/---

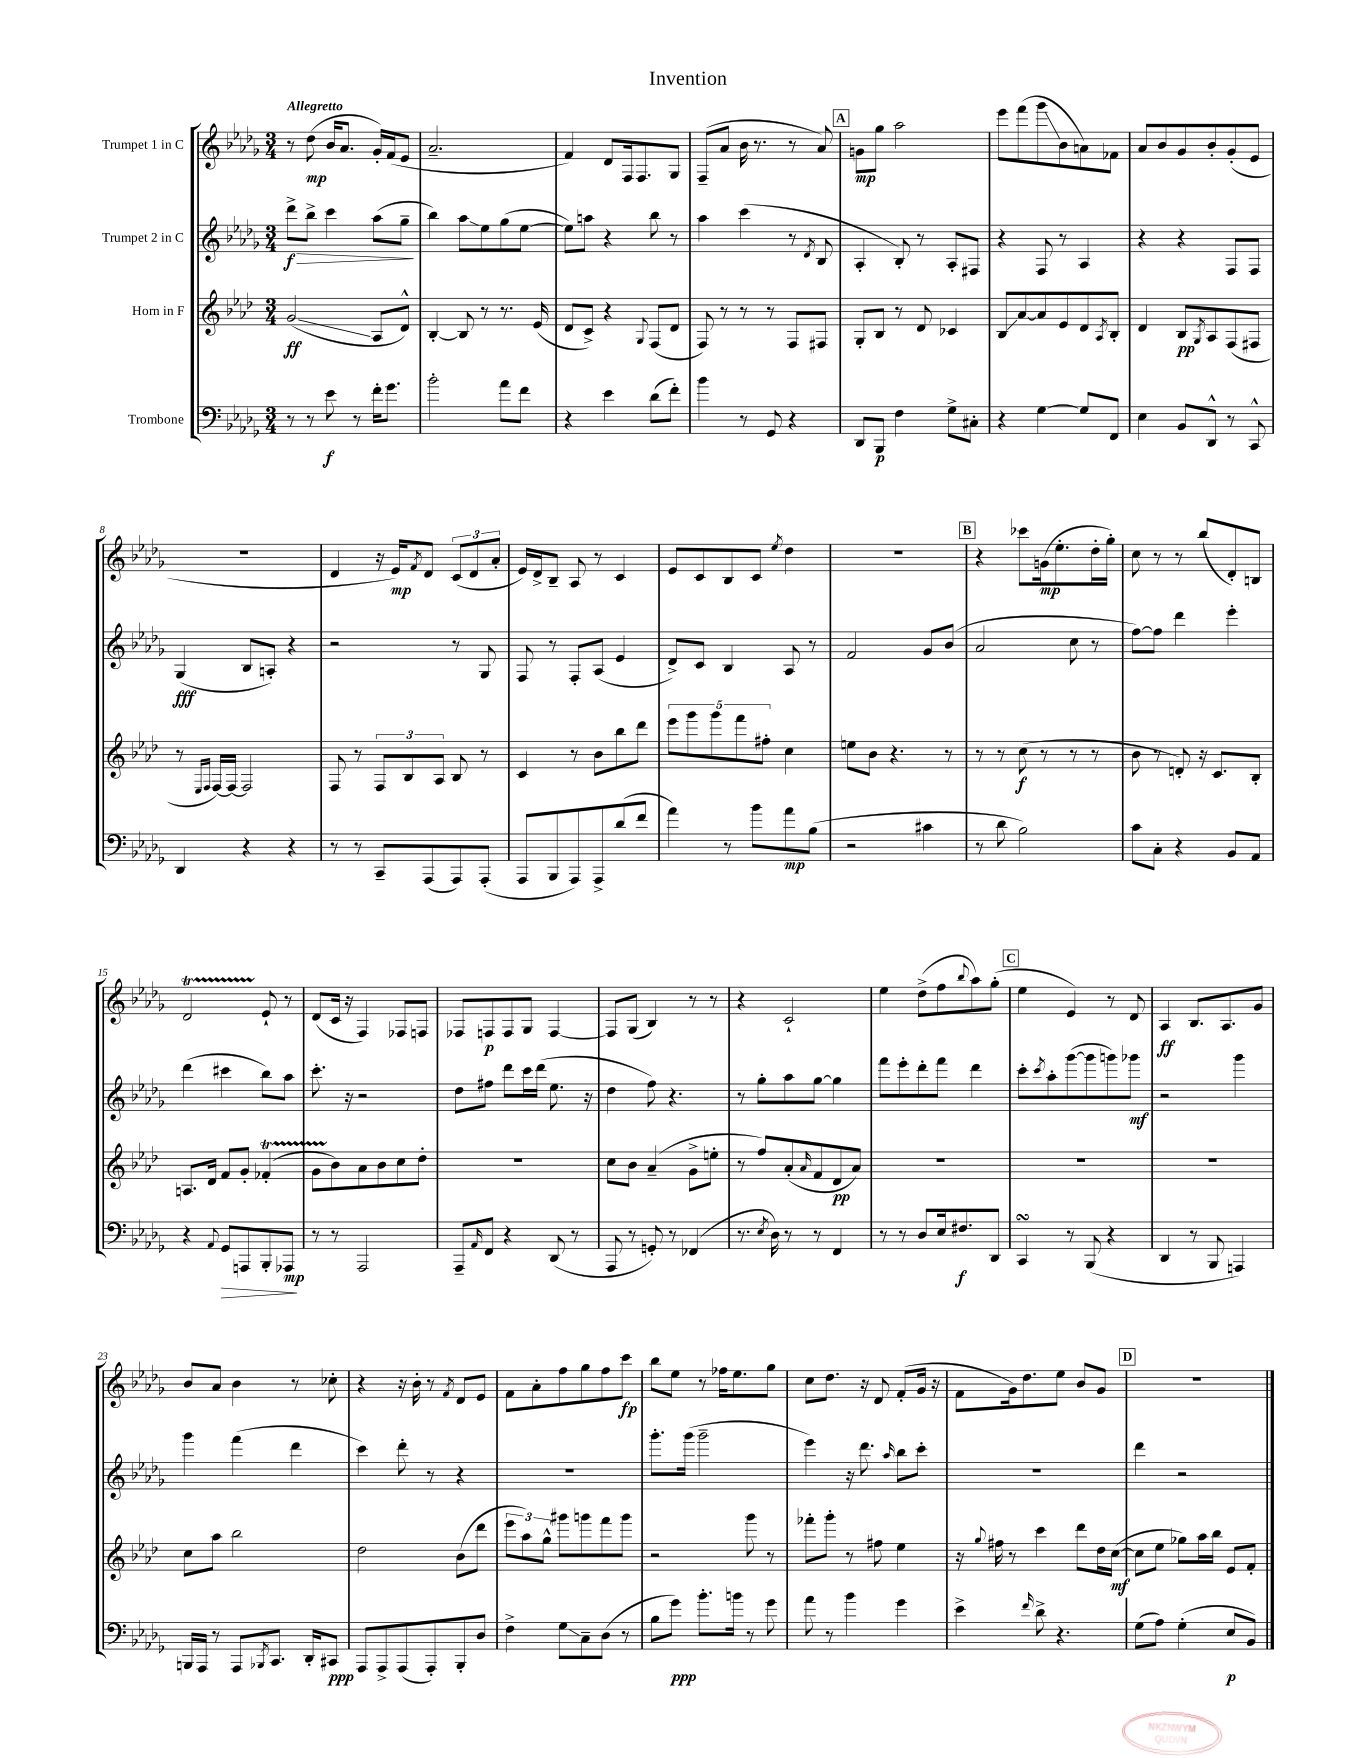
\header { title = "Invention" }
<<
\new StaffGroup <<
\new Staff = "s0" \with { instrumentName = "Trumpet 1 in C" } {
    \clef treble \key des \major \numericTimeSignature \time 3/4 \tempo "Allegretto"
    r8 des''8\mp( bes'16 aes'8. ges'16-.) f'16( ees'8 |
    aes'2.-- |
    f'4) des'8 f16 f8. ges8 |
    f8--( aes'8 bes'16 r8. r8 aes'8) |
    \mark \markup { \box "A" } g'8\mp ges''8 aes''2 |
    ees'''8 f'''8( ges'''8\glissando bes'8 a'8) fes'8 |
    aes'8 bes'8 ges'8 bes'8-. ges'8-.( ees'8 |
    R2. |
    des'4 r16 ees'16\mp) \acciaccatura { f'8 } des'8 \tuplet 3/2 { c'8( des'8 aes'8-. } |
    ees'16) des'16-> bes8-- aes8 r8 c'4 |
    ees'8 c'8 bes8 c'8 \acciaccatura { ees''8 } des''4 |
    R2. |
    \mark \markup { \box "B" } r4 ces'''8 g'16\mp( ees''8.-. des''16-. ges''16-.) |
    c''8 r8 r8 bes''8( des'8-.) b8 |
    des'2\startTrillSpan ees'8-!\stopTrillSpan r8 |
    des'8( c'16 r16 f4) fes8 f8 |
    fes8 f8\p f8 ges8 f4~ |
    f8 ges8( bes4) r8 r8 |
    r4 c'2-! |
    ees''4 des''8->( f''8 \appoggiatura { bes''8 } aes''8) ges''8-.( |
    \mark \markup { \box "C" } ees''4 ees'4) r8 des'8 |
    aes4\ff bes8. aes8. ges'8 |
    bes'8 aes'8 bes'4 r8 ces''8-. |
    r4 r16 bes'16-. r8 \acciaccatura { f'8 } des'8 ees'8 |
    f'8 aes'8-. f''8 ges''8 f''8 c'''8\fp |
    bes''8 ees''8 r8 fes''16 ees''8. ges''8 |
    c''8 des''8. r16 des'8 f'8-.( ges'16 r16 |
    f'8 ges'16) des''8. ees''8 bes'8 ges'8 |
    \mark \markup { \box "D" } R2. \bar "|." |
}
\new Staff = "s1" \with { instrumentName = "Trumpet 2 in C" } {
    \clef treble \key des \major \numericTimeSignature \time 3/4
    des'''8->\f\> bes''8-> c'''4 aes''8( ges''8--\! |
    bes''4) aes''8\glissando ees''8 ges''8( ees''8~ |
    ees''8) a''8 r4 bes''8 r8 |
    aes''4 c'''4( r8 \acciaccatura { des'8 } bes8 |
    \mark \markup { \box "A" } aes4-. bes8-.) r8 aes8-. fis8 |
    r4 f8 r8 aes4 |
    r4 r4 f8 f8 |
    ges4\fff( bes8 a8-.) r4 |
    r2 r8 ges8 |
    f8 r8 f8-. aes8( ees'4 |
    des'8->) c'8 bes4 aes8 r8 |
    f'2 ges'8 bes'8( |
    \mark \markup { \box "B" } aes'2 c''8 r8 |
    f''8~) f''8 des'''4 ees'''4-. |
    des'''4( cis'''4 bes''8) aes''8 |
    c'''8.-. r16 r2 |
    des''8 fis''8 des'''8 c'''16 des'''16( ees''8. r16 |
    des''4 f''8) r4. |
    r8 ges''8-. aes''8 ges''8~ ges''4 |
    f'''8 ees'''8-. des'''8-. f'''8 des'''4 |
    \mark \markup { \box "C" } c'''8-. \acciaccatura { c'''8 } aes''8-. ges'''8~( ges'''8 g'''8) ges'''8\mf |
    r2 ges'''4 |
    ges'''4 f'''4( des'''4 |
    c'''4) des'''8-. r8 r4 |
    R2. |
    ges'''8.-. ges'''16( ges'''2-- |
    ees'''4) r16 des'''8. \grace { aes''16 } bes''8 c'''8-. |
    R2. |
    \mark \markup { \box "D" } des'''4 r2 \bar "|." |
}
\new Staff = "s2" \with { instrumentName = "Horn in F" } {
    \clef treble \key aes \major \numericTimeSignature \time 3/4
    g'2\glissando\ff( aes8 des'8-^) |
    bes4~-. bes8 r8 r8. ees'16( |
    des'8 c'8->) r4 \appoggiatura { g8 } f8( des'8 |
    f8) r8 r8 r8 f8 fis8 |
    \mark \markup { \box "A" } g8-. bes8 r8 des'8 ces'4 |
    bes8\glissando aes'8~ aes'8 ees'8 des'8 \acciaccatura { aes8 } bes8-. |
    des'4 bes8\pp \acciaccatura { g8 } aes8 f8( fis8 |
    r8 \grace { ees16 f16 } f16~) f16~ f2 |
    f8 r8 \tuplet 3/2 { f8 bes8 aes8 } bes8 r8 |
    c'4 r8 bes'8 bes''8 des'''8 |
    \tuplet 5/4 { ees'''8 g'''8 g'''8 f'''8 fis''8-. } c''4 |
    e''8 bes'8 r4. r8 |
    \mark \markup { \box "B" } r8 r8 c''8\f( r8 r8 r8 |
    bes'8 r8 d'8-.) r16 c'8. bes8-. |
    a8. des'16 f'8 g'8-. fes'4-.\startTrillSpan( |
    g'8 bes'8\stopTrillSpan) aes'8 bes'8 c''8 des''8-. |
    R2. |
    c''8 bes'8 aes'4--( g'8-> e''8-. |
    r8 f''8) aes'8-.( \grace { aes'16 } f'8 des'8\pp aes'8) |
    R2. |
    \mark \markup { \box "C" } R2. |
    R2. |
    c''8 aes''8 bes''2 |
    des''2 bes'8( des'''8 |
    \tuplet 3/2 { ees'''8 aes''8) g''8-^ } gis'''8 g'''8 f'''8 g'''8 |
    r2 g'''8 r8 |
    fes'''8-. g'''8-. r8 fis''8 ees''4 |
    r16 \appoggiatura { g''8 } fis''16 r8 c'''4 des'''8 des''16 c''16~\mf( |
    \mark \markup { \box "D" } c''8 ees''8 ges''8) aes''16 bes''16 ees'8 f'8-. \bar "|." |
}
\new Staff = "s3" \with { instrumentName = "Trombone" } {
    \clef bass \key des \major \numericTimeSignature \time 3/4
    r8 r8 ees'8\f r8 f'16-. ges'8. |
    bes'2-. aes'8 f'8 |
    r4 ees'4 des'8( f'8-.) |
    bes'4 r8 ges,8 r4 |
    \mark \markup { \box "A" } des,8 bes,,8\p f4 ges8-> cis8-. |
    r4 ges4~ ges8 f,8 |
    ees4 bes,8 des,8-^ r8 c,8-^ |
    des,4 r4 r4 |
    r8 r8 c,8-- aes,,8( aes,,8) aes,,8-.( |
    aes,,8 bes,,8 aes,,8) aes,,8-> des'8( f'8 |
    aes'4) r8 bes'8 aes'8\mp bes8( |
    r2 cis'4 |
    \mark \markup { \box "B" } r8 des'8 bes2) |
    c'8 c8-. r4 bes,8 aes,8 |
    r4 \appoggiatura { aes,8 } ges,8\> a,,8 bes,,8-. aes,,8\mp\! |
    r8 r8 aes,,2 |
    aes,,8-- \grace { aes,16 } f,8 r4 des,8( r8 |
    aes,,8 r8 g,8-.) r8 fes,4( |
    r8. \acciaccatura { ees8 } des16) r8 r8 f,4 |
    r8 r8 des8 ees16 fis8.\f des,8 |
    \mark \markup { \box "C" } c,4\turn r8 bes,,8( r4 |
    des,4 r8 bes,,8 a,,4) |
    b,,16 aes,,16 r8 aes,,8 \acciaccatura { bes,,8 } c,8. des,16-. cis,8\ppp |
    aes,,8 aes,,8-> aes,,8( aes,,8-.) bes,,8-. des8 |
    f4-> ges8\glissando c8-- des8( r8 |
    bes8 ges'8\ppp) bes'8.-. b'16 r8 ges'8 |
    aes'8 r8 bes'4 ges'4 |
    ees'4-> \grace { f'16 } des'8-> r4. |
    \mark \markup { \box "D" } ges8( aes8) ges4-.( ees8\p bes,8) \bar "|." |
}
>>
>>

\---

### Problem
Render everything from the start of the entries down to the line containing "ges''8 aes''2 |", including that line, as a JSON list of strings with one string per line and blank lines left out. Leave the picture out of the list.

### The completed task
[
  "\\header { title = \"Invention\" }",
  "<<",
  "\\new StaffGroup <<",
  "\\new Staff = \"s0\" \\with { instrumentName = \"Trumpet 1 in C\" } {",
  "    \\clef treble \\key des \\major \\numericTimeSignature \\time 3/4 \\tempo \"Allegretto\"",
  "    r8 des''8\\mp( bes'16 aes'8. ges'16-.) f'16( ees'8 |",
  "    aes'2.-- |",
  "    f'4) des'8 f16 f8. ges8 |",
  "    f8--( aes'8 bes'16 r8. r8 aes'8) |",
  "    \\mark \\markup { \\box \"A\" } g'8\\mp ges''8 aes''2 |"
]